== Entries provided ==

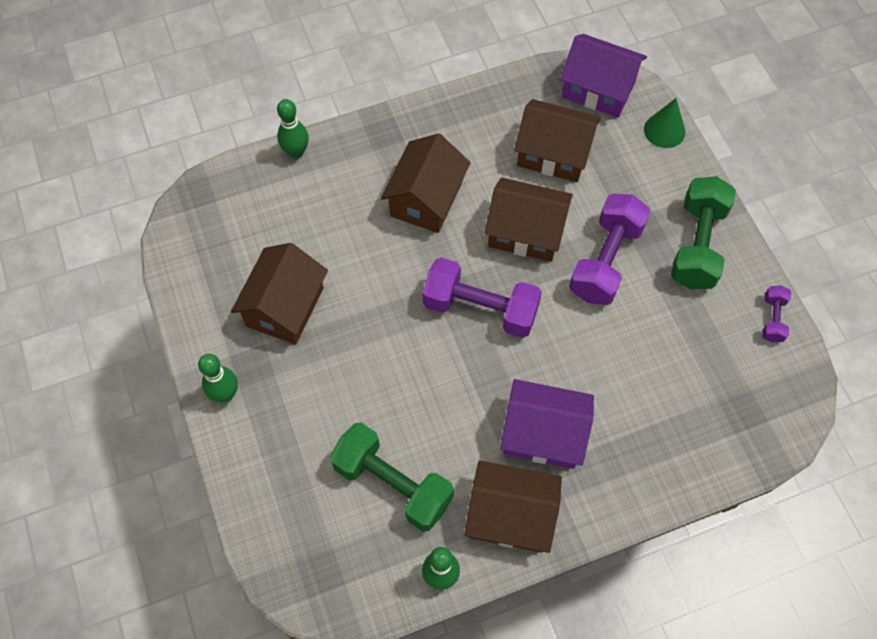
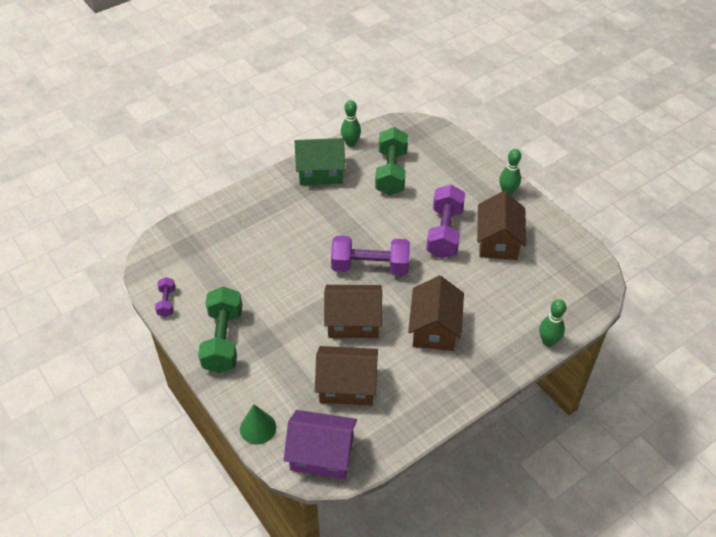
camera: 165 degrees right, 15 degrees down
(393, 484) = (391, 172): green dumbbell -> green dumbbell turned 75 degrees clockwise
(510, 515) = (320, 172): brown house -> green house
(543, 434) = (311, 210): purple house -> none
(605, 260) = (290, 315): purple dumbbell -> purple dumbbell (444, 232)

===
== Entries provided ==

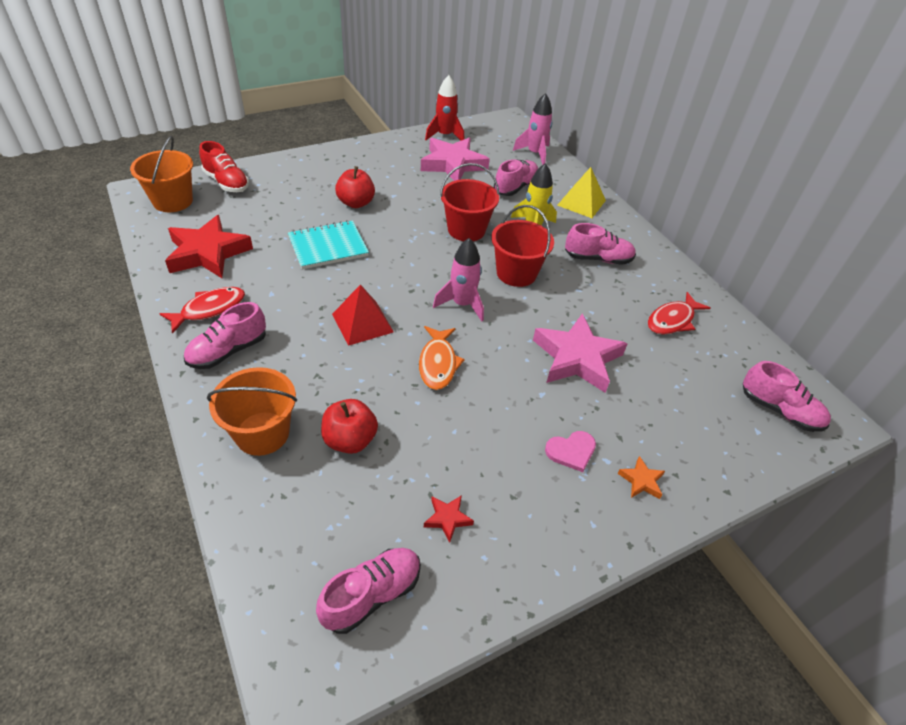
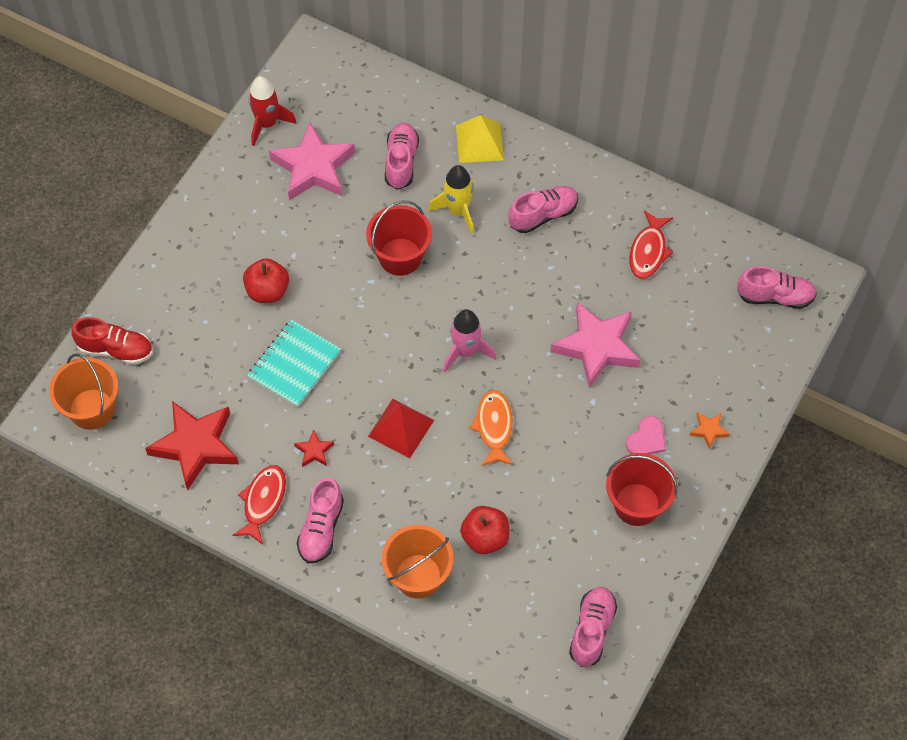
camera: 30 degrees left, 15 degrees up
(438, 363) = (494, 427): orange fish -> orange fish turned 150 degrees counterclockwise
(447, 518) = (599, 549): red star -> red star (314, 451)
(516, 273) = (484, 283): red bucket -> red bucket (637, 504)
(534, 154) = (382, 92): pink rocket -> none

===

- [Task objective] What is needed is an exact copy of the lines above, from the one containing "camera: 165 degrees right, 15 degrees down" through the one containing "(605, 260) = (290, 315): purple", with nothing added.

- [Completed exercise]
camera: 165 degrees right, 15 degrees down
(393, 484) = (391, 172): green dumbbell -> green dumbbell turned 75 degrees clockwise
(510, 515) = (320, 172): brown house -> green house
(543, 434) = (311, 210): purple house -> none
(605, 260) = (290, 315): purple dumbbell -> purple dumbbell (444, 232)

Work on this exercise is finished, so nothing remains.